[Change detection data]
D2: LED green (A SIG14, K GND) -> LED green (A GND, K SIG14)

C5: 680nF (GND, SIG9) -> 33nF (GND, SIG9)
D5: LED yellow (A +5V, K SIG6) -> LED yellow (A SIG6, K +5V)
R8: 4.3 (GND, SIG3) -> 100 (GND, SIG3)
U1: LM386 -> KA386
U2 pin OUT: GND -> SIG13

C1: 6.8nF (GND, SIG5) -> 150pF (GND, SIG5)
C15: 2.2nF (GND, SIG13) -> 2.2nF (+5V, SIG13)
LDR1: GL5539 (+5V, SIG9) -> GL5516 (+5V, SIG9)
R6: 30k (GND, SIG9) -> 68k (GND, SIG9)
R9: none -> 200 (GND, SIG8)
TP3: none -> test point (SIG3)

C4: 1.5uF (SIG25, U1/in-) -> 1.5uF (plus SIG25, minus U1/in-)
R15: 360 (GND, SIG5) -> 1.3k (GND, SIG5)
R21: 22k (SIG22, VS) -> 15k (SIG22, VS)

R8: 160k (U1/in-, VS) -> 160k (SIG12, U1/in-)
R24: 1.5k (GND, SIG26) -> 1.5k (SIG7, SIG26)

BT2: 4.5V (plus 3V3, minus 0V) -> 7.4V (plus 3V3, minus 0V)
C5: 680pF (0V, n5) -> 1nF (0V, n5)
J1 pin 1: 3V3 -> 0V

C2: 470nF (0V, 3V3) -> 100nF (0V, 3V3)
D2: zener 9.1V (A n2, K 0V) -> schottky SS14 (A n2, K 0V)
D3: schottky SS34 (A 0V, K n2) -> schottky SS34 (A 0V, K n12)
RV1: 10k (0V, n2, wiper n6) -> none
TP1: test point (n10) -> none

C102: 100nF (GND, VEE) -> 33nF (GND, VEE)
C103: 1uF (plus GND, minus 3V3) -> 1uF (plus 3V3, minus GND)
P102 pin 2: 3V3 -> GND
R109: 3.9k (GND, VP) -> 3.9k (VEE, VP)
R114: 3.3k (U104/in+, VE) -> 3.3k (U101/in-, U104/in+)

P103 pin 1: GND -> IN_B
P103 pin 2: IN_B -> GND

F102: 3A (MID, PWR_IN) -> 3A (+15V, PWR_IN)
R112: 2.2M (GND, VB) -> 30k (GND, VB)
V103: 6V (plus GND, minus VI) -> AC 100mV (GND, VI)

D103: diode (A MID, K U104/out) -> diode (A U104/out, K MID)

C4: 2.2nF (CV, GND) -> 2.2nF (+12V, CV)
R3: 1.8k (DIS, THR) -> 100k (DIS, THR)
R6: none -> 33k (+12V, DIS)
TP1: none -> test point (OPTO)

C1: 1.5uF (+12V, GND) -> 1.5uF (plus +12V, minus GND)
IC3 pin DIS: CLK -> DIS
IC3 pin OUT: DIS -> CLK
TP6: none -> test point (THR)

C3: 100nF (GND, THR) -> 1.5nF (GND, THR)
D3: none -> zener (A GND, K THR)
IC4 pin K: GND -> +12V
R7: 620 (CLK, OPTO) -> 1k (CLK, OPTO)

What is expected ▸ Of all the entries above, retype exactly the lines from the line with "BT2: 4.5V (plus" to the line with "D2: zener 9.1V", both included, and no others.

Task response ▸
BT2: 4.5V (plus 3V3, minus 0V) -> 7.4V (plus 3V3, minus 0V)
C5: 680pF (0V, n5) -> 1nF (0V, n5)
J1 pin 1: 3V3 -> 0V

C2: 470nF (0V, 3V3) -> 100nF (0V, 3V3)
D2: zener 9.1V (A n2, K 0V) -> schottky SS14 (A n2, K 0V)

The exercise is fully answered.